__Recorded information__:
▽
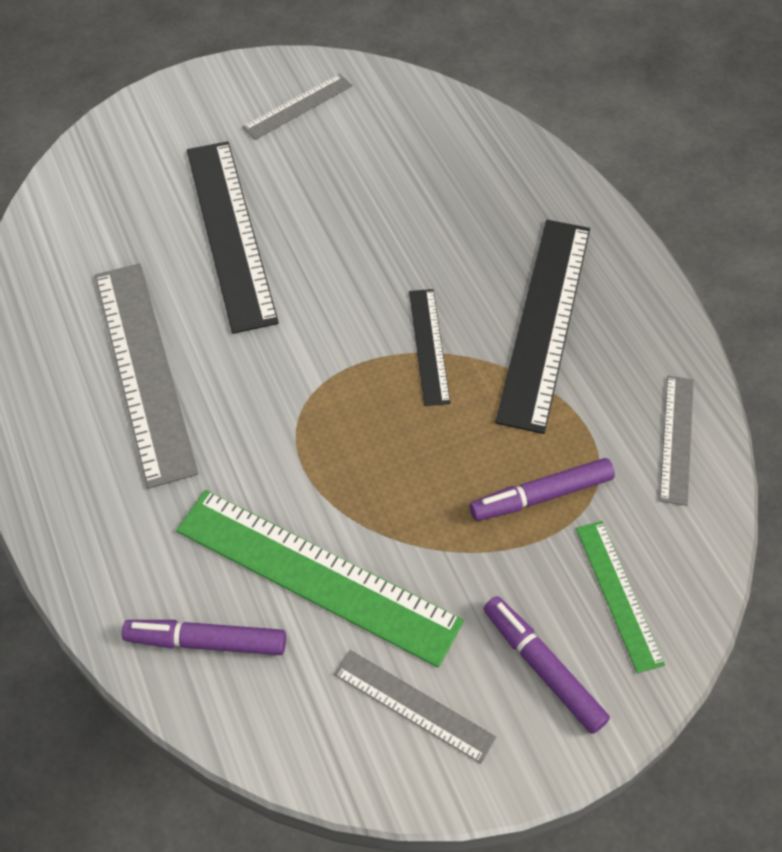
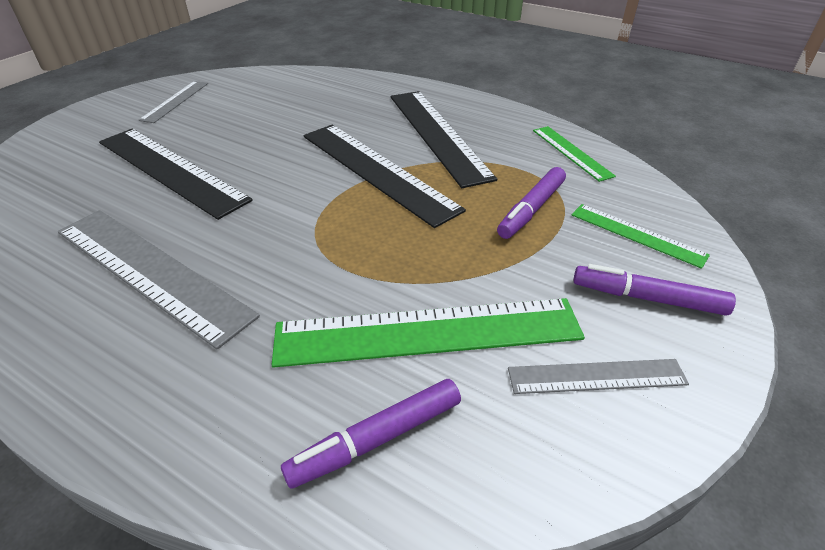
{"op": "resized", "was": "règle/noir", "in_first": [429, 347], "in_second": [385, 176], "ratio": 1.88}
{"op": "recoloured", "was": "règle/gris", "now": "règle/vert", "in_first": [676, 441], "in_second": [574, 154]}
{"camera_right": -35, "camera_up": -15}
△
__Work task__:
Reproduce the listing exactly, images omitted.

__Answer for this exercise__:
{"op": "resized", "was": "règle/noir", "in_first": [429, 347], "in_second": [385, 176], "ratio": 1.88}
{"op": "recoloured", "was": "règle/gris", "now": "règle/vert", "in_first": [676, 441], "in_second": [574, 154]}
{"camera_right": -35, "camera_up": -15}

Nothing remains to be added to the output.